==== DATA ====
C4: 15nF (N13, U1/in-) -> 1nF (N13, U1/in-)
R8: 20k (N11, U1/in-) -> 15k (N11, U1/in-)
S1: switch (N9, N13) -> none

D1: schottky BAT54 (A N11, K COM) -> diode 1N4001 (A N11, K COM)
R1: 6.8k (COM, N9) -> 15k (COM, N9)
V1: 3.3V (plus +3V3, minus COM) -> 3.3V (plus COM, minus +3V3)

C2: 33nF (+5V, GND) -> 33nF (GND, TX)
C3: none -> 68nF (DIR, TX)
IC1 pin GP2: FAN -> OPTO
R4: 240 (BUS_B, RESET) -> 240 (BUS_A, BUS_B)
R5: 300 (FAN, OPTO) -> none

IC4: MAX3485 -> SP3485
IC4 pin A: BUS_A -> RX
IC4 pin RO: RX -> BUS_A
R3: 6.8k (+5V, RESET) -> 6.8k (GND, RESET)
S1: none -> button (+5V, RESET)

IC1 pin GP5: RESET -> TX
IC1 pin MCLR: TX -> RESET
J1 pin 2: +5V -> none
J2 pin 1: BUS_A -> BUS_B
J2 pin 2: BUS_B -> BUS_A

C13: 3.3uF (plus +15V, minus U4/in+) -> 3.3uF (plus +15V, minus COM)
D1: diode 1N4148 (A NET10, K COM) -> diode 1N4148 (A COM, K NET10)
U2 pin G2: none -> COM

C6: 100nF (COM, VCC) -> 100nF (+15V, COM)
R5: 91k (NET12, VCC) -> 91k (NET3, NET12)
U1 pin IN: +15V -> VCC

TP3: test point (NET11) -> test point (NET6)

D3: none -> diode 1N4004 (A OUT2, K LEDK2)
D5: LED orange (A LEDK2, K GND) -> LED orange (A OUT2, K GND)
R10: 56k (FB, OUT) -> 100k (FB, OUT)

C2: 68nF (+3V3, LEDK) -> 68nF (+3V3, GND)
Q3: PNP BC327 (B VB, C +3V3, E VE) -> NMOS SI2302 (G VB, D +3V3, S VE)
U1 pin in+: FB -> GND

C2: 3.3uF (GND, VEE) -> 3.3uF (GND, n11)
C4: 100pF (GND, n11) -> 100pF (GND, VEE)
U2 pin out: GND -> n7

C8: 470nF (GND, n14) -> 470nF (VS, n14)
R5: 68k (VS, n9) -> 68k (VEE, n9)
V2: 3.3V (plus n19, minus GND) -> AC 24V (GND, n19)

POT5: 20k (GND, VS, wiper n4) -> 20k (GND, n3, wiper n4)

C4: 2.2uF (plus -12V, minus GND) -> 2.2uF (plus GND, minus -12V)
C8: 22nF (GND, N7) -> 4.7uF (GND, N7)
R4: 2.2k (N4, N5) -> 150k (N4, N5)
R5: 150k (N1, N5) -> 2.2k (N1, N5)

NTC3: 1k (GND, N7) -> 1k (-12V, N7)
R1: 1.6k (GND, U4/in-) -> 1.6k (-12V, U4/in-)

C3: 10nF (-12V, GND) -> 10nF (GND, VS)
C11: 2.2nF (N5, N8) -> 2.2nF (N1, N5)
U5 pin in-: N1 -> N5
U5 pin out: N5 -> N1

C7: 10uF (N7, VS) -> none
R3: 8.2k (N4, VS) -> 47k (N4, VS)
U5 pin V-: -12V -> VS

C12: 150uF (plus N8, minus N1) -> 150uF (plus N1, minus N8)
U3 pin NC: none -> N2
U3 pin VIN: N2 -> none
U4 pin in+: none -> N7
====
PROBLEM DETAILS >> Above are the lines; repeat exactly the ones from the line containing "U2 pin out: GND -> n7" down to the line containing "R4: 2.2k (N4, N5) -> 150k (N4, N5)", both inclusive.

THE COMPLETED TASK >>
U2 pin out: GND -> n7

C8: 470nF (GND, n14) -> 470nF (VS, n14)
R5: 68k (VS, n9) -> 68k (VEE, n9)
V2: 3.3V (plus n19, minus GND) -> AC 24V (GND, n19)

POT5: 20k (GND, VS, wiper n4) -> 20k (GND, n3, wiper n4)

C4: 2.2uF (plus -12V, minus GND) -> 2.2uF (plus GND, minus -12V)
C8: 22nF (GND, N7) -> 4.7uF (GND, N7)
R4: 2.2k (N4, N5) -> 150k (N4, N5)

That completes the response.